● Working data:

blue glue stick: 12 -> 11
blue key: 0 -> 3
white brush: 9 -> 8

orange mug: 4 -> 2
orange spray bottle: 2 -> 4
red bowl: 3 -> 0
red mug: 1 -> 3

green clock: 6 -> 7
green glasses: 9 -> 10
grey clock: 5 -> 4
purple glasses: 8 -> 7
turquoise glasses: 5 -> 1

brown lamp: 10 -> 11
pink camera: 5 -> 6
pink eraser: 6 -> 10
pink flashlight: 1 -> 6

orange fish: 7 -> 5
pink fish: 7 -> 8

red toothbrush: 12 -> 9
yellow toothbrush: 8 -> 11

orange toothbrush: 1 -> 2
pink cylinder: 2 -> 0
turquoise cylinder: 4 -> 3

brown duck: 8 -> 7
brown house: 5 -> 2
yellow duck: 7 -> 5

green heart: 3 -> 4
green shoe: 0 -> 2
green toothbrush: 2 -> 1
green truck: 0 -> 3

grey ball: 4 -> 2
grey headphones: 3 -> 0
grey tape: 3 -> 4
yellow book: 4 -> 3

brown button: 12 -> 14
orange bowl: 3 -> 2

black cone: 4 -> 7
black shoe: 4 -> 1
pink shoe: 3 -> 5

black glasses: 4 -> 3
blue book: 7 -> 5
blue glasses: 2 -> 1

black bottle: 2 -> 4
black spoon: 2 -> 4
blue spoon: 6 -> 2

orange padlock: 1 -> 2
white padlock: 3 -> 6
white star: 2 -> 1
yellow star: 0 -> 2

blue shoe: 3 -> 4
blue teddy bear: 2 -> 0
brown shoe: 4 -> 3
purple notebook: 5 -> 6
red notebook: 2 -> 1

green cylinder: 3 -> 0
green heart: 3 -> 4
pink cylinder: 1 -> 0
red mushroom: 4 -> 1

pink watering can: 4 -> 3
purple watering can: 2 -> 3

● Work instructions:
All lines in the records with the string "purple" should be copied out.

● Answer to this problem:
purple glasses: 8 -> 7
purple notebook: 5 -> 6
purple watering can: 2 -> 3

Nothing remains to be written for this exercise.